[[ INPUT FOR THIS TASK, beginning ]]

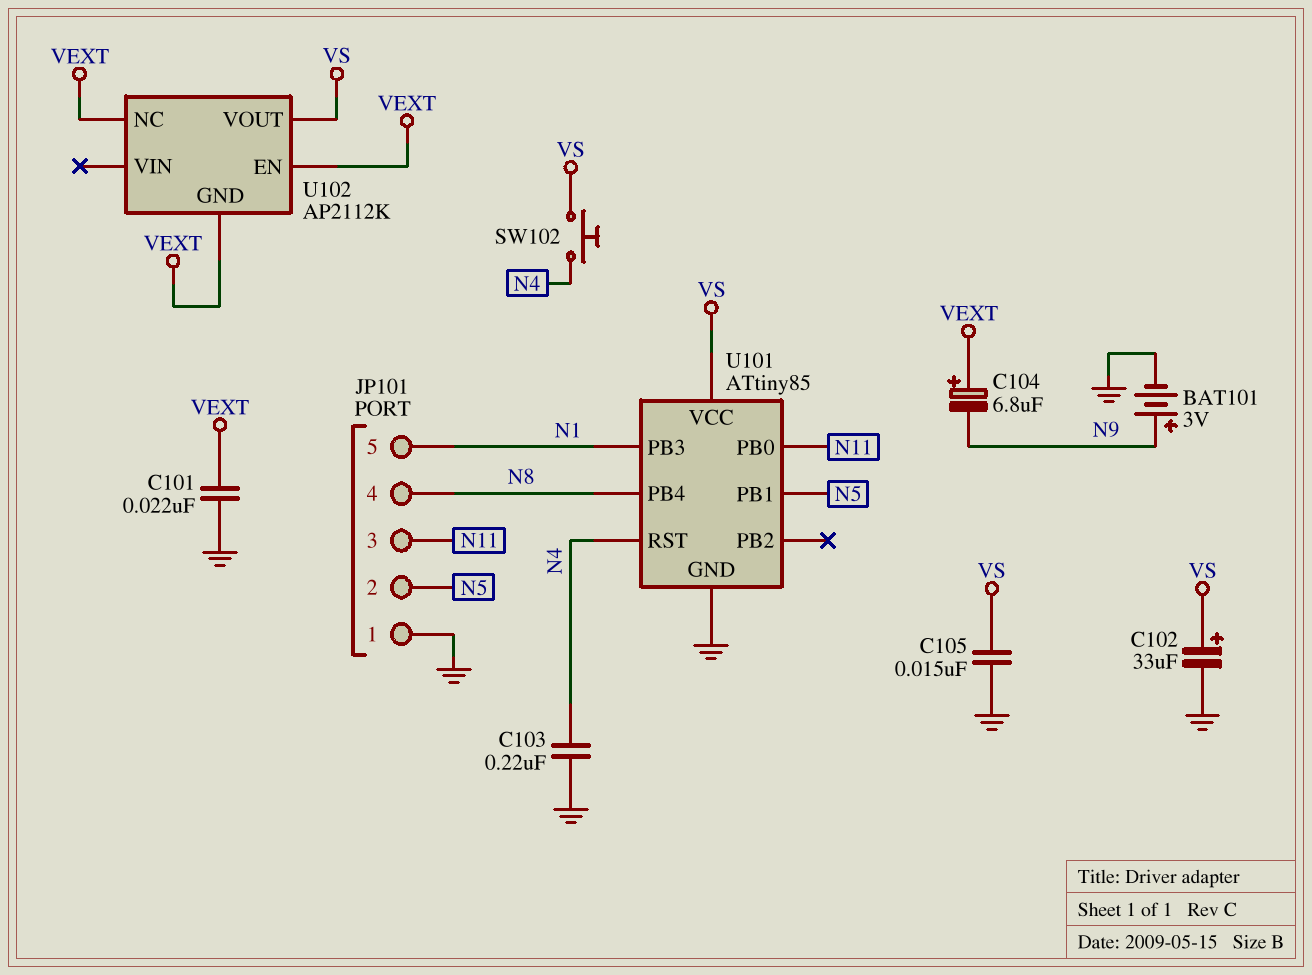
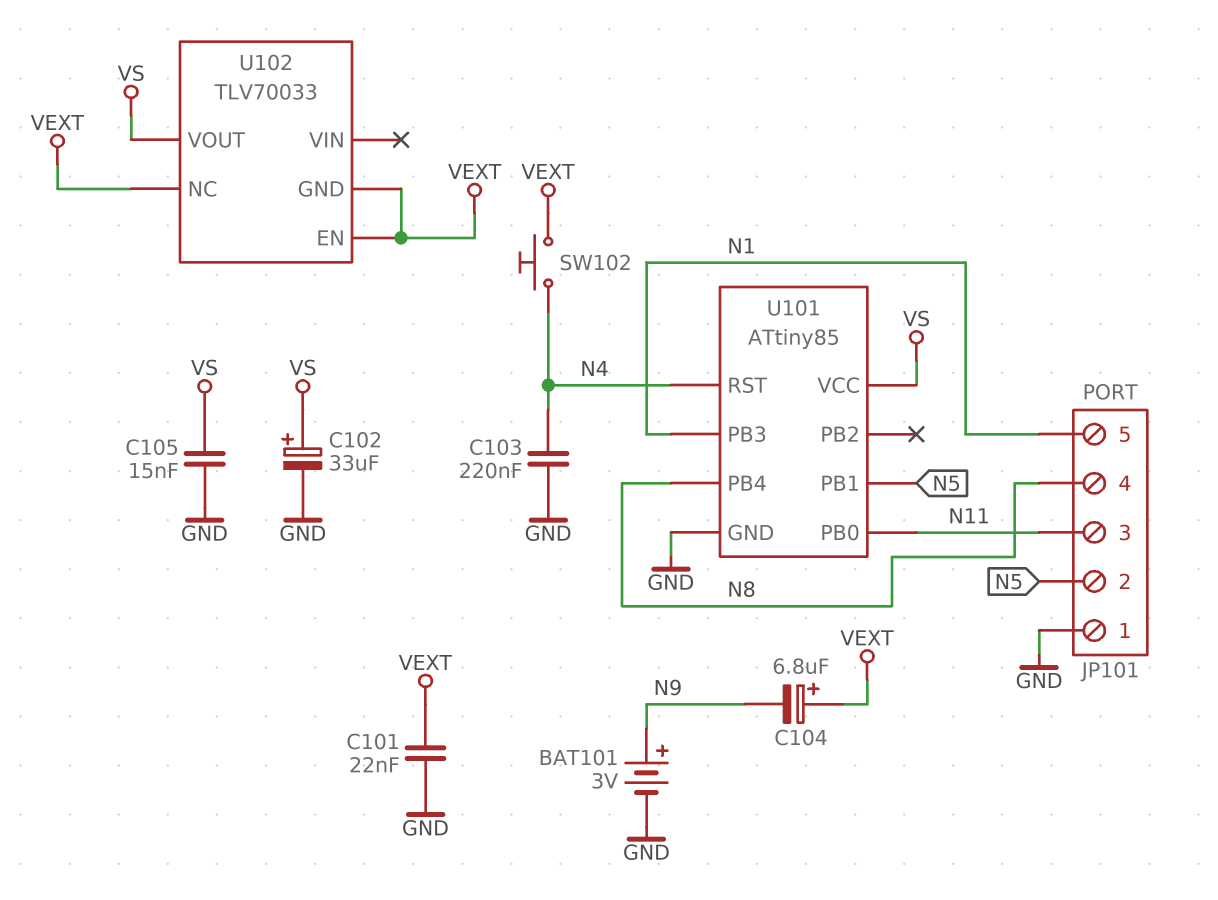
SW102: button (N4, VS) -> button (N4, VEXT)
U102: AP2112K -> TLV70033

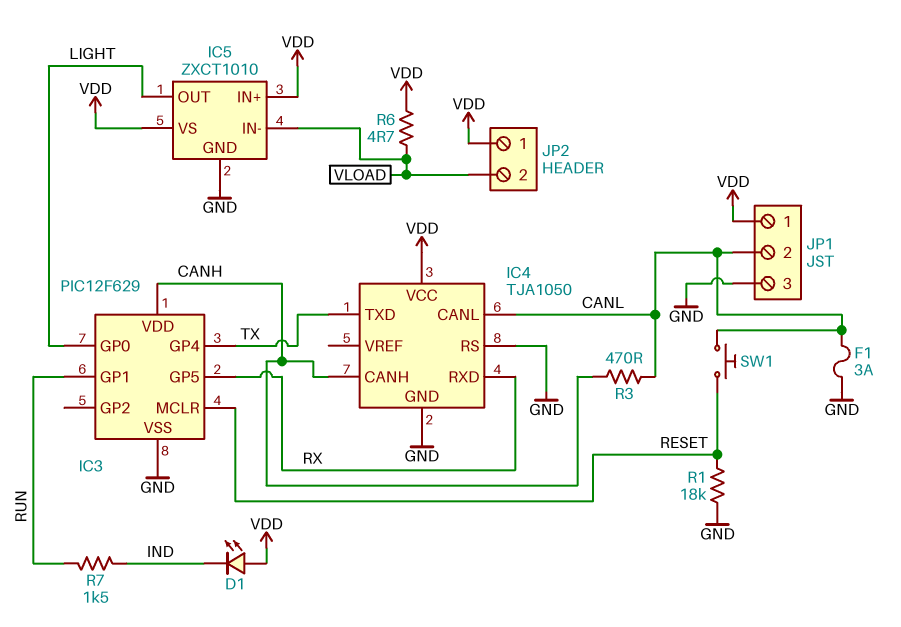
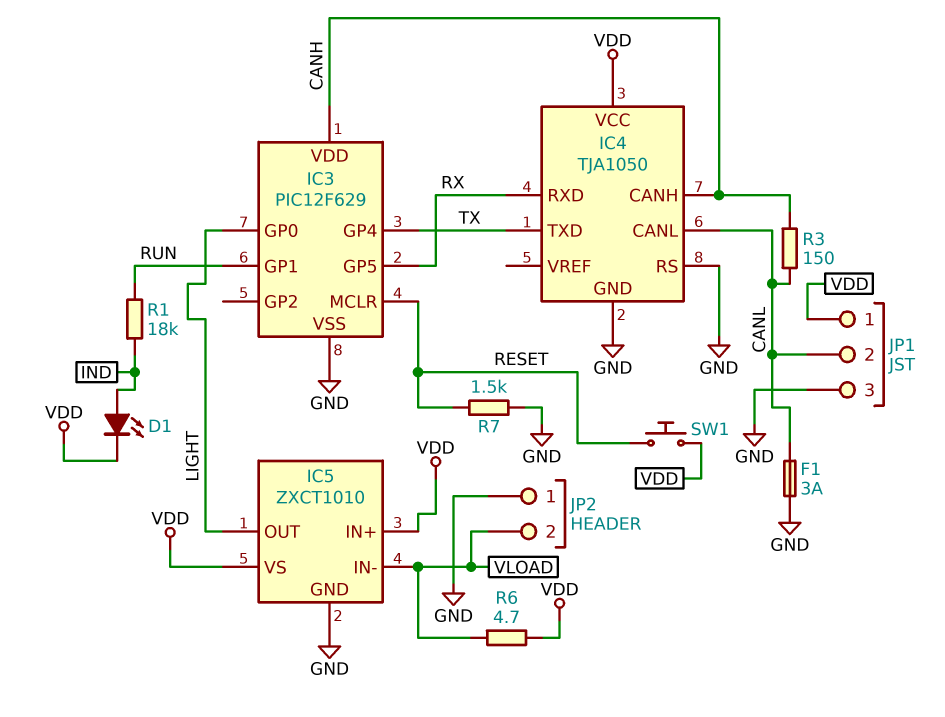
D1: LED (A VDD, K IND) -> LED (A IND, K VDD)
JP2 pin 1: VDD -> GND
R1: 18k (GND, RESET) -> 18k (IND, RUN)
R3: 470 (CANH, CANL) -> 150 (CANH, CANL)
R7: 1.5k (IND, RUN) -> 1.5k (GND, RESET)
SW1: button (CANL, RESET) -> button (RESET, VDD)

[[ INPUT FOR THIS TASK, end ]]

TASK TO COMPLETE >> Every entry belongs in the answer exactly as written, but no picture does.

RESPONSE BELOW >>
SW102: button (N4, VS) -> button (N4, VEXT)
U102: AP2112K -> TLV70033

D1: LED (A VDD, K IND) -> LED (A IND, K VDD)
JP2 pin 1: VDD -> GND
R1: 18k (GND, RESET) -> 18k (IND, RUN)
R3: 470 (CANH, CANL) -> 150 (CANH, CANL)
R7: 1.5k (IND, RUN) -> 1.5k (GND, RESET)
SW1: button (CANL, RESET) -> button (RESET, VDD)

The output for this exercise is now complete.